**RECORDED DATA:**
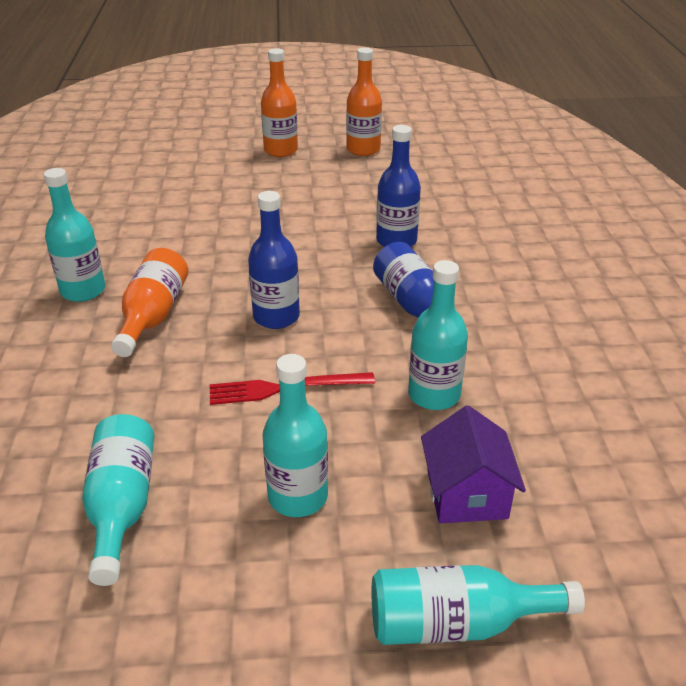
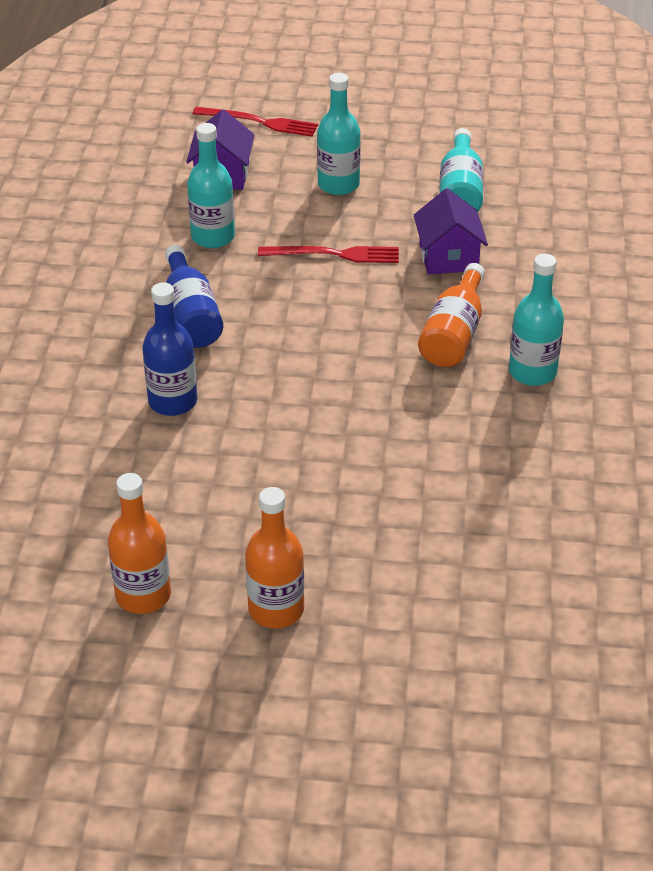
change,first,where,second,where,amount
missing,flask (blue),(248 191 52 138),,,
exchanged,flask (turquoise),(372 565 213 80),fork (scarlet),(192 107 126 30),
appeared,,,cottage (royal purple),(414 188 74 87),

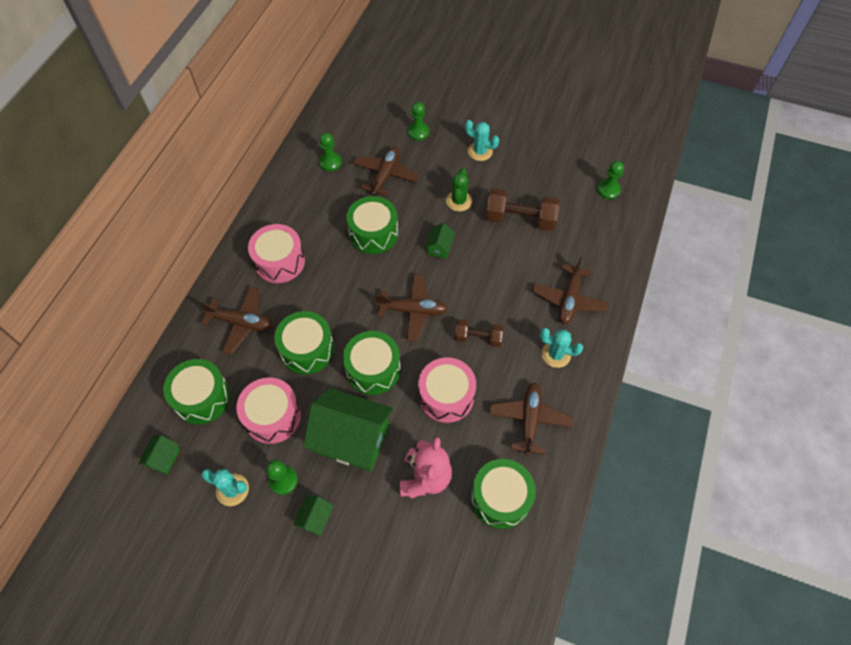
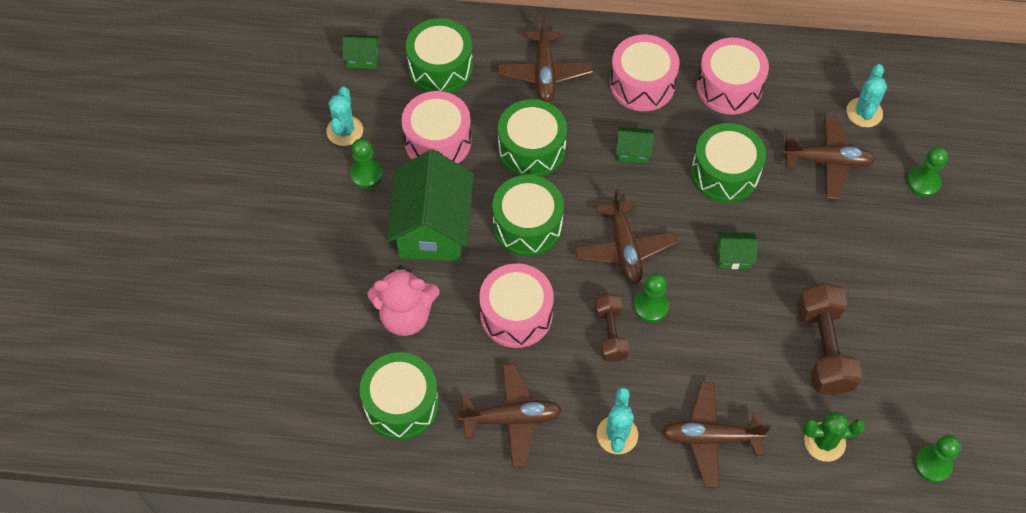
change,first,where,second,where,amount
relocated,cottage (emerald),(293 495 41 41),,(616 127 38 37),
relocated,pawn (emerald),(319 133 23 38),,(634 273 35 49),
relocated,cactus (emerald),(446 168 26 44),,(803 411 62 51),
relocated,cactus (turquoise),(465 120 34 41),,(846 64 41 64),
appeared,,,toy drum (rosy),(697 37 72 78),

**EXERCISE PROMPT:**
Starting at the line that holds "appeared,,,cottage (royal purple),(414", write out every remaining line of the material above exactly as it appears. Pictures should not be copied.

**SOLUTION TO THIS TASK:**
appeared,,,cottage (royal purple),(414 188 74 87),

change,first,where,second,where,amount
relocated,cottage (emerald),(293 495 41 41),,(616 127 38 37),
relocated,pawn (emerald),(319 133 23 38),,(634 273 35 49),
relocated,cactus (emerald),(446 168 26 44),,(803 411 62 51),
relocated,cactus (turquoise),(465 120 34 41),,(846 64 41 64),
appeared,,,toy drum (rosy),(697 37 72 78),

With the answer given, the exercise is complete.